▸ Task statement
Would you print the records below word for word, without the pictures?

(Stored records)

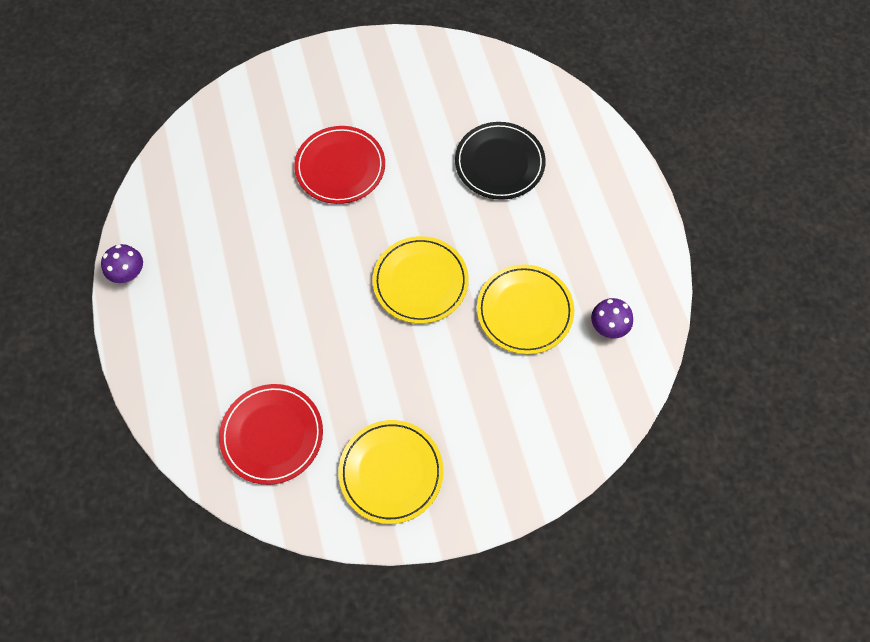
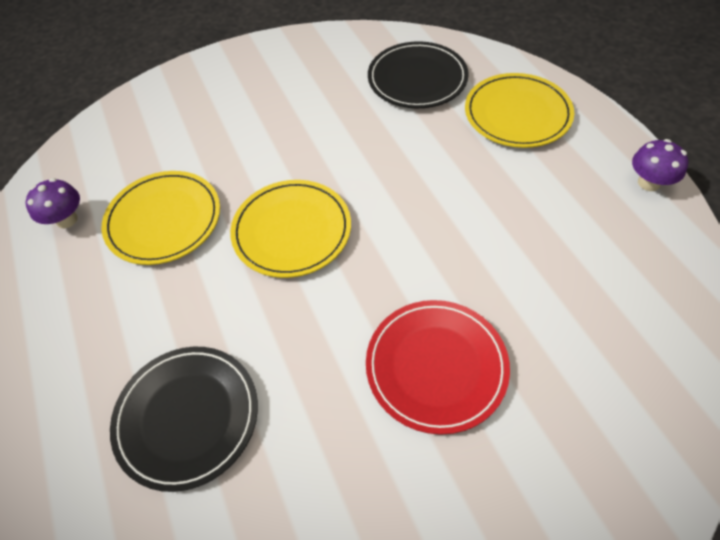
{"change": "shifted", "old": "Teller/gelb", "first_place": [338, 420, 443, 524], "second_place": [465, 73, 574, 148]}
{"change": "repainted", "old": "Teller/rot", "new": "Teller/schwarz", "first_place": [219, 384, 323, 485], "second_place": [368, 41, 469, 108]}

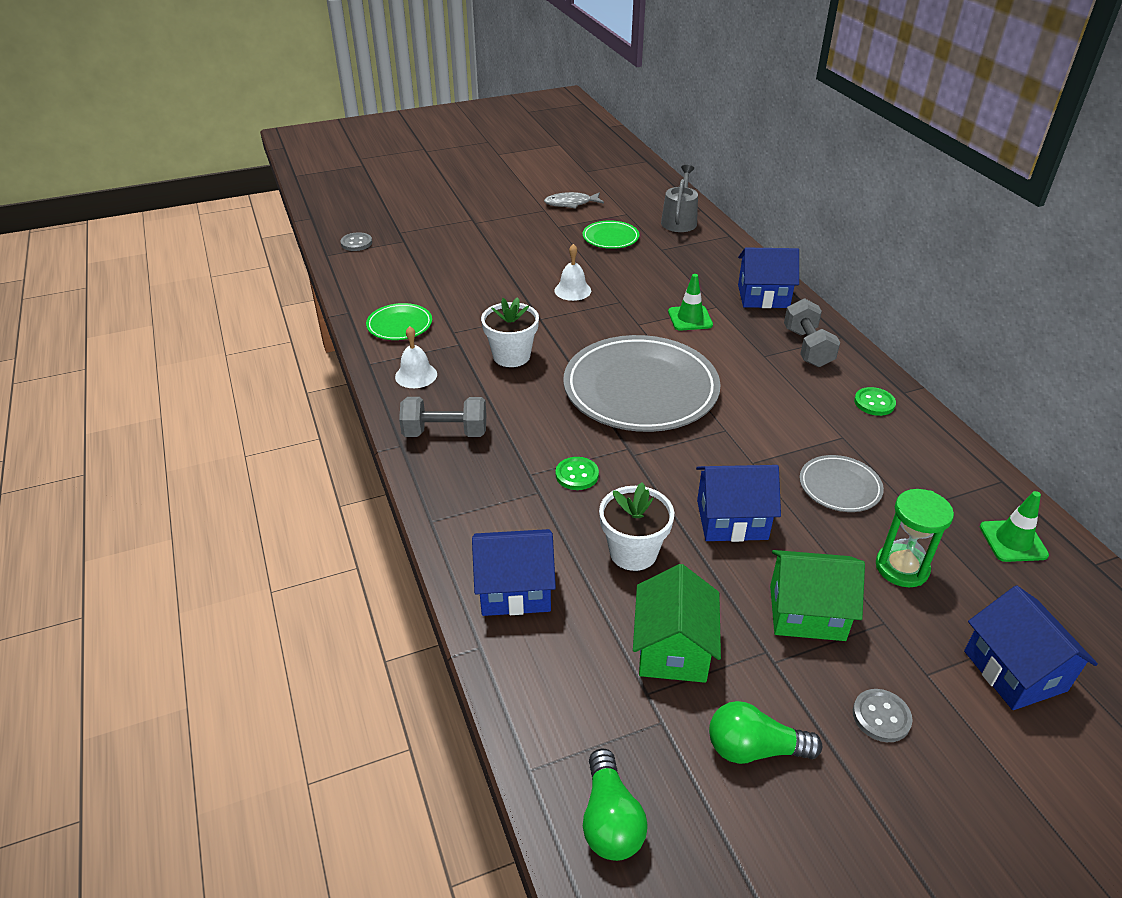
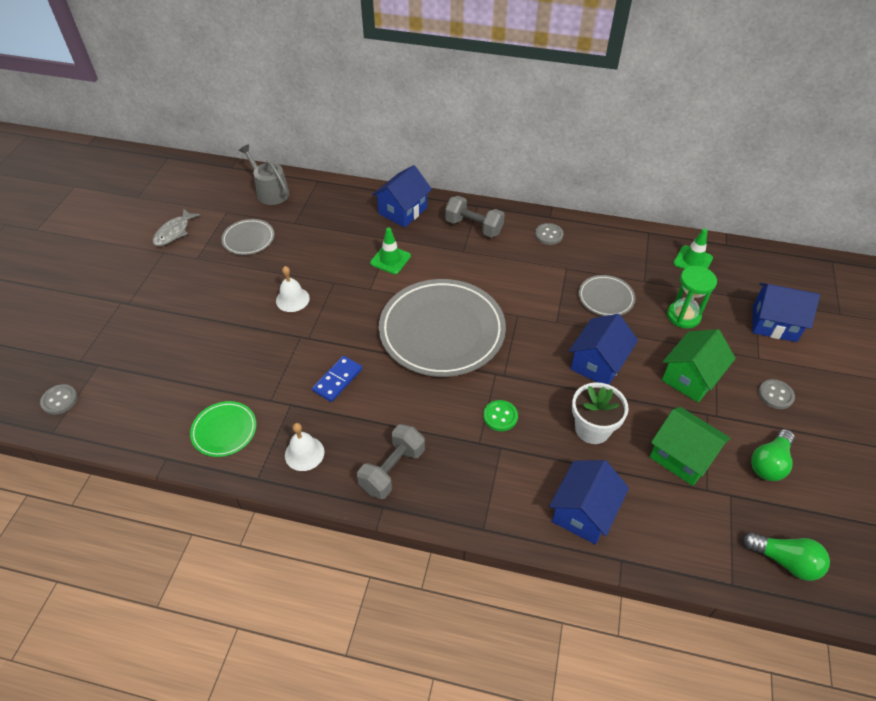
{"change": "swapped", "old": "Blumentopf/weiß", "new": "Dominostein/blau", "first_place": [481, 297, 539, 367], "second_place": [312, 356, 362, 402]}
{"change": "repainted", "old": "Teller/grün", "new": "Teller/grau", "first_place": [583, 220, 639, 249], "second_place": [221, 219, 274, 255]}
{"change": "repainted", "old": "Knopf/grün", "new": "Knopf/grau", "first_place": [854, 387, 896, 416], "second_place": [535, 223, 564, 245]}

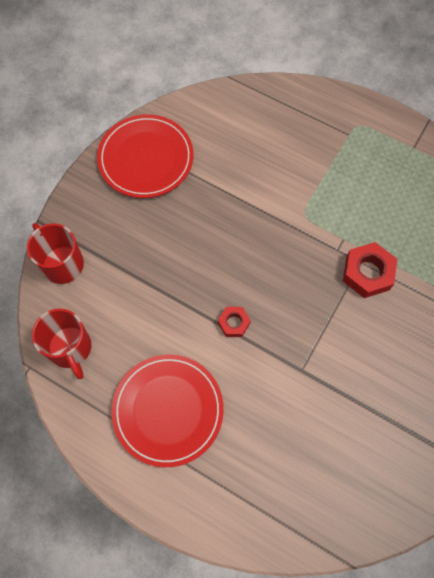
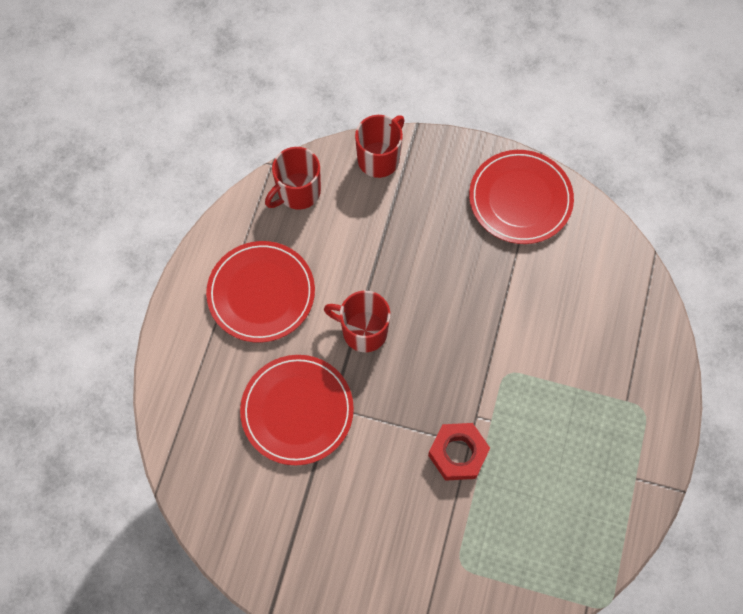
{"change": "new", "new": "Teller/rot", "second_place": [240, 355, 354, 465]}
{"change": "swapped", "old": "Sechskantmutter/rot", "new": "Tasse/rot", "first_place": [218, 307, 251, 337], "second_place": [324, 291, 390, 352]}

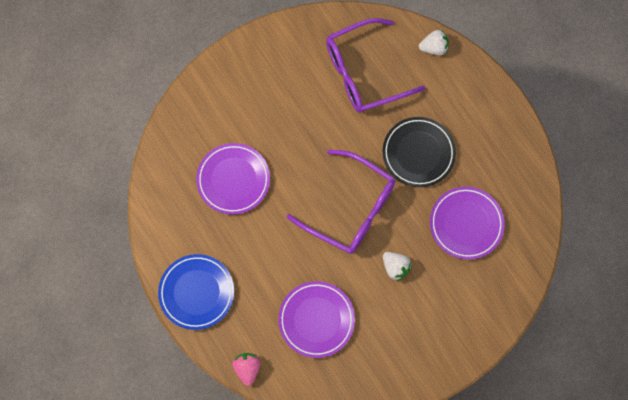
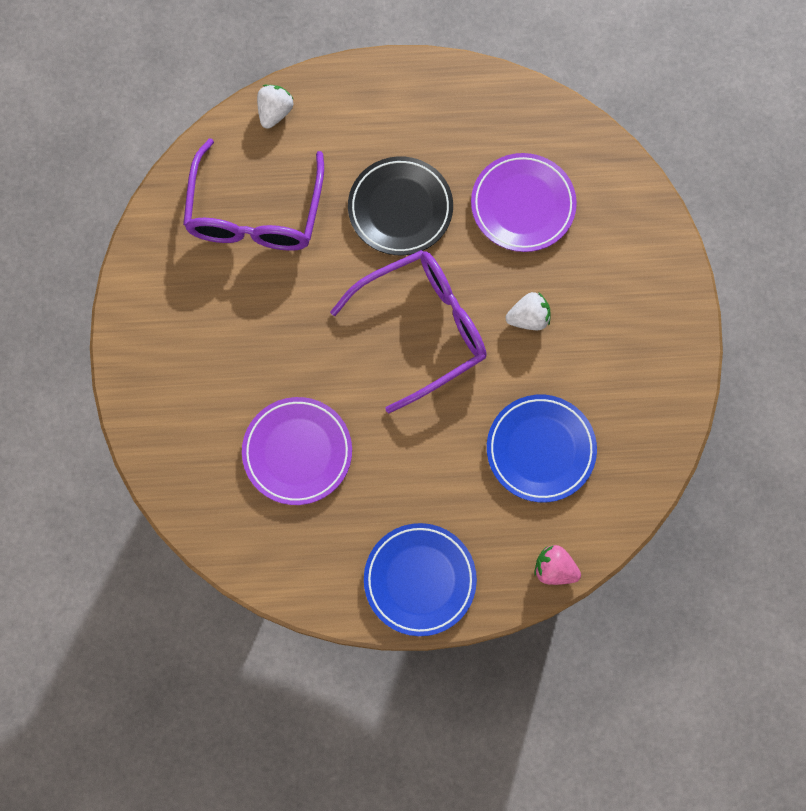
{"change": "repainted", "old": "Teller/lila", "new": "Teller/blau", "first_place": [278, 281, 355, 358], "second_place": [487, 395, 597, 502]}

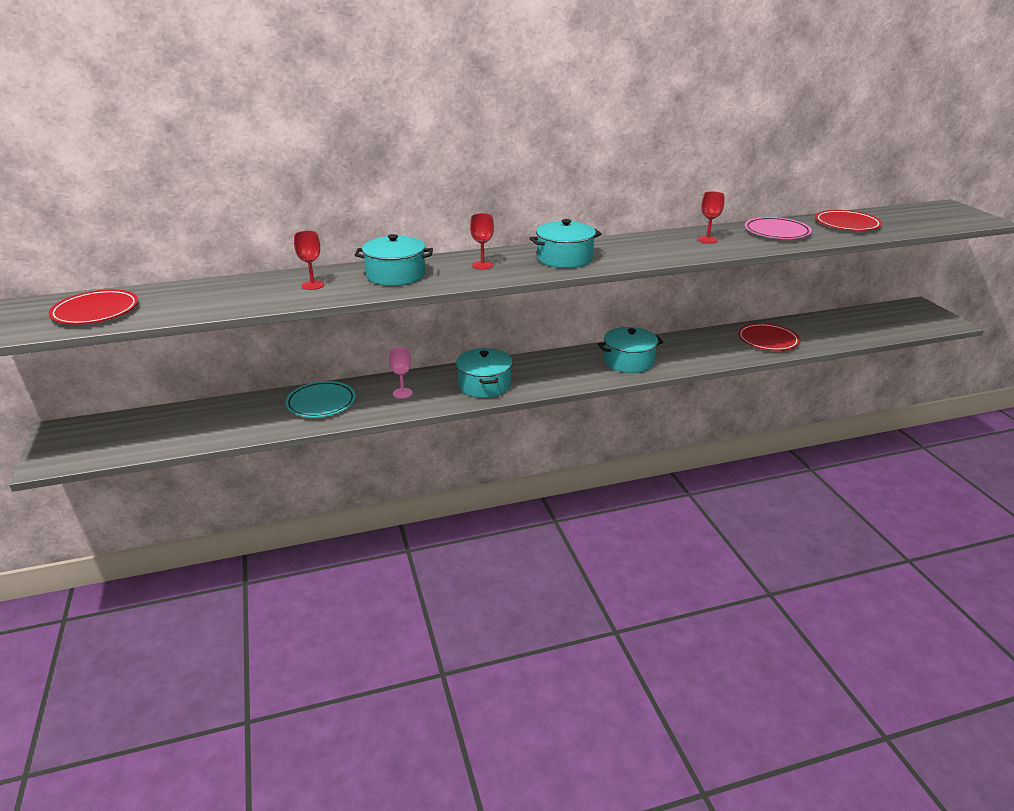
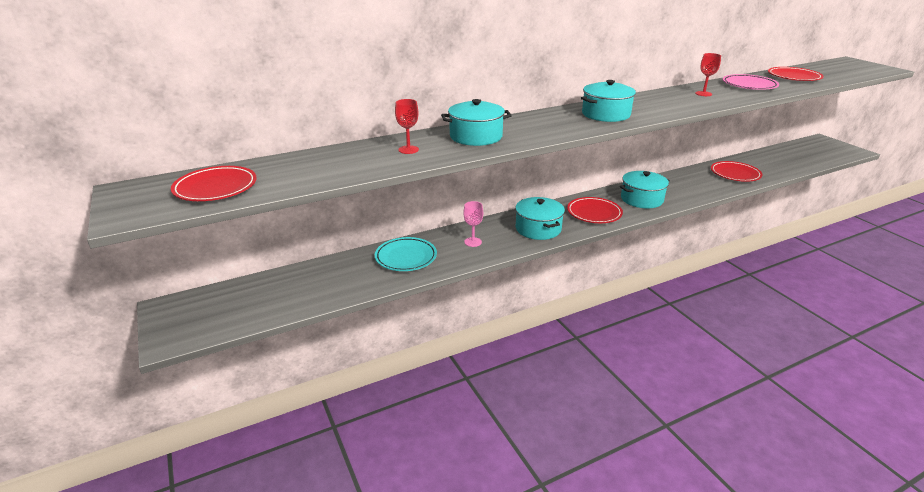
{"change": "gone", "old": "Kelch/rot", "first_place": [470, 213, 494, 269]}
{"change": "new", "new": "Teller/rot", "second_place": [567, 197, 623, 223]}

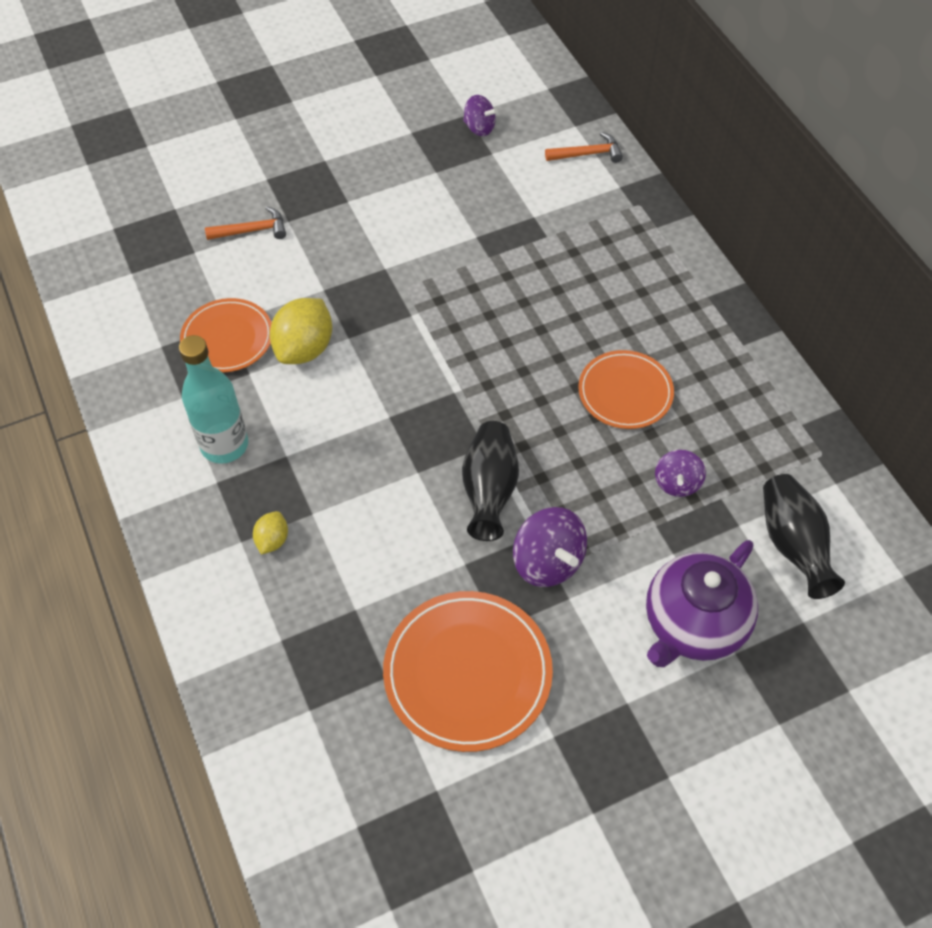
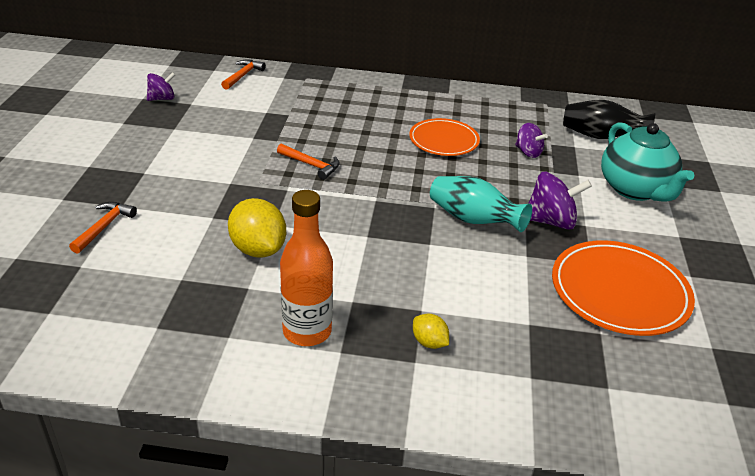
{"change": "gone", "old": "Teller/orange", "first_place": [180, 298, 272, 372]}
{"change": "new", "new": "Hammer/orange", "second_place": [277, 144, 340, 180]}
{"change": "repainted", "old": "Flasche/türkis", "new": "Flasche/orange", "first_place": [179, 335, 248, 464], "second_place": [280, 190, 333, 346]}
{"change": "repainted", "old": "Vase/schwarz", "new": "Vase/türkis", "first_place": [462, 421, 519, 541], "second_place": [430, 176, 532, 232]}
{"change": "repainted", "old": "Teekanne/lila", "new": "Teekanne/türkis", "first_place": [646, 540, 758, 667], "second_place": [601, 122, 694, 202]}

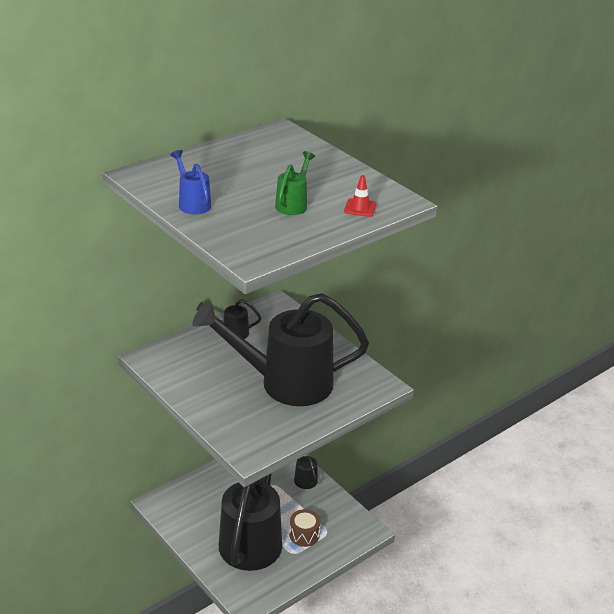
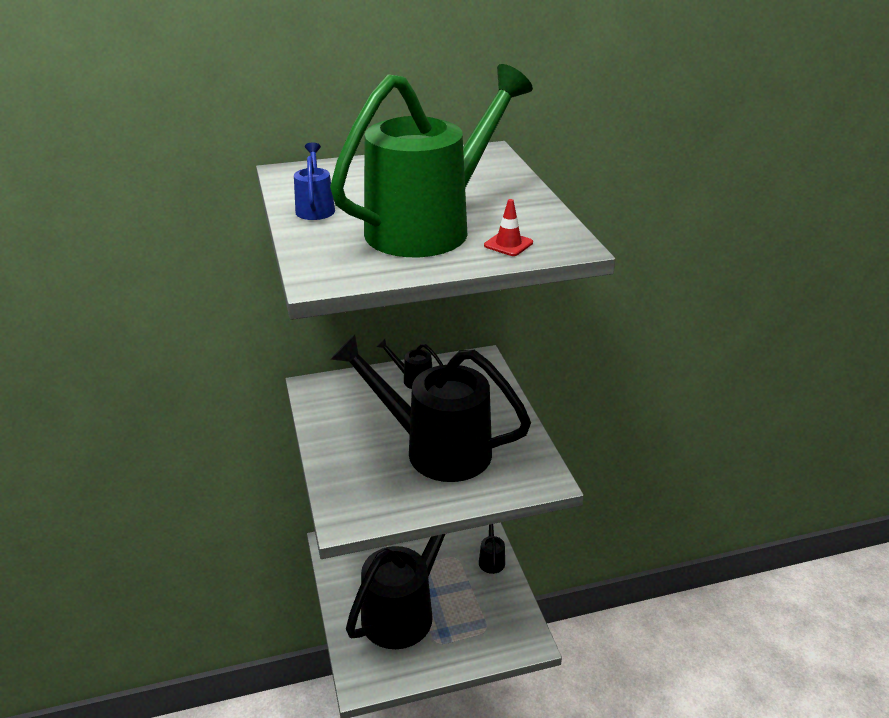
{"change": "gone", "old": "Trommel/braun", "first_place": [289, 509, 321, 547]}
{"change": "scaled", "old": "Gießkanne/grün", "first_place": [275, 151, 315, 215], "second_place": [330, 64, 533, 257], "factor": 2.5}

▸ Answer below
{"change": "shifted", "old": "Teller/gelb", "first_place": [338, 420, 443, 524], "second_place": [465, 73, 574, 148]}
{"change": "repainted", "old": "Teller/rot", "new": "Teller/schwarz", "first_place": [219, 384, 323, 485], "second_place": [368, 41, 469, 108]}

{"change": "swapped", "old": "Blumentopf/weiß", "new": "Dominostein/blau", "first_place": [481, 297, 539, 367], "second_place": [312, 356, 362, 402]}
{"change": "repainted", "old": "Teller/grün", "new": "Teller/grau", "first_place": [583, 220, 639, 249], "second_place": [221, 219, 274, 255]}
{"change": "repainted", "old": "Knopf/grün", "new": "Knopf/grau", "first_place": [854, 387, 896, 416], "second_place": [535, 223, 564, 245]}

{"change": "new", "new": "Teller/rot", "second_place": [240, 355, 354, 465]}
{"change": "swapped", "old": "Sechskantmutter/rot", "new": "Tasse/rot", "first_place": [218, 307, 251, 337], "second_place": [324, 291, 390, 352]}

{"change": "repainted", "old": "Teller/lila", "new": "Teller/blau", "first_place": [278, 281, 355, 358], "second_place": [487, 395, 597, 502]}

{"change": "gone", "old": "Kelch/rot", "first_place": [470, 213, 494, 269]}
{"change": "new", "new": "Teller/rot", "second_place": [567, 197, 623, 223]}

{"change": "gone", "old": "Teller/orange", "first_place": [180, 298, 272, 372]}
{"change": "new", "new": "Hammer/orange", "second_place": [277, 144, 340, 180]}
{"change": "repainted", "old": "Flasche/türkis", "new": "Flasche/orange", "first_place": [179, 335, 248, 464], "second_place": [280, 190, 333, 346]}
{"change": "repainted", "old": "Vase/schwarz", "new": "Vase/türkis", "first_place": [462, 421, 519, 541], "second_place": [430, 176, 532, 232]}
{"change": "repainted", "old": "Teekanne/lila", "new": "Teekanne/türkis", "first_place": [646, 540, 758, 667], "second_place": [601, 122, 694, 202]}

{"change": "gone", "old": "Trommel/braun", "first_place": [289, 509, 321, 547]}
{"change": "scaled", "old": "Gießkanne/grün", "first_place": [275, 151, 315, 215], "second_place": [330, 64, 533, 257], "factor": 2.5}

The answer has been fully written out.